How to complete this task:
Give back the data below word for word. Any image in it should be left out.

Input data:
= Beginning of Section =

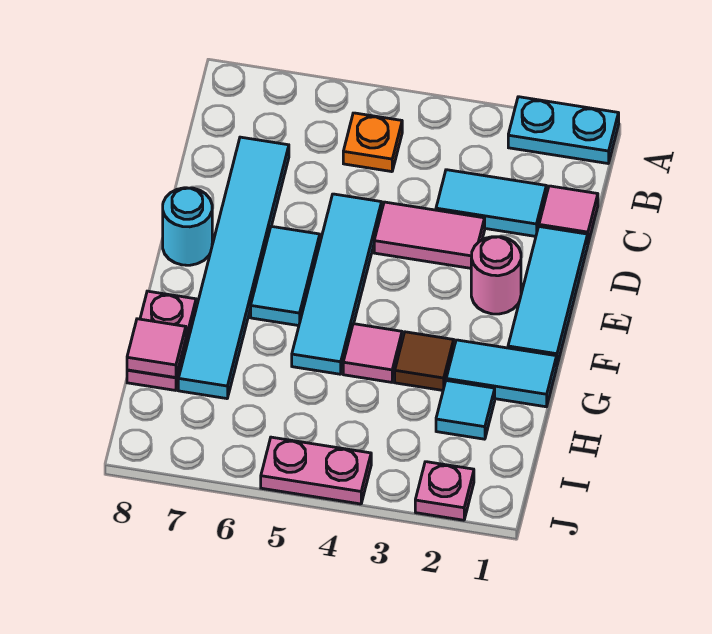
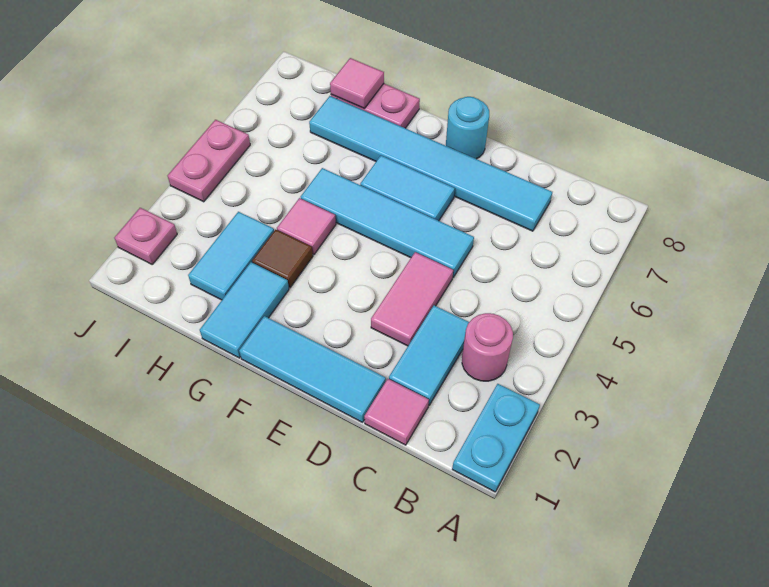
orange plate B5 level 1 -> none
pink round brick E2 level 1 -> pink round brick B3 level 1
cyan tile H2 level 1 -> cyan tile H2:H3 level 1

= End of Section =

Exercise answer:
orange plate B5 level 1 -> none
pink round brick E2 level 1 -> pink round brick B3 level 1
cyan tile H2 level 1 -> cyan tile H2:H3 level 1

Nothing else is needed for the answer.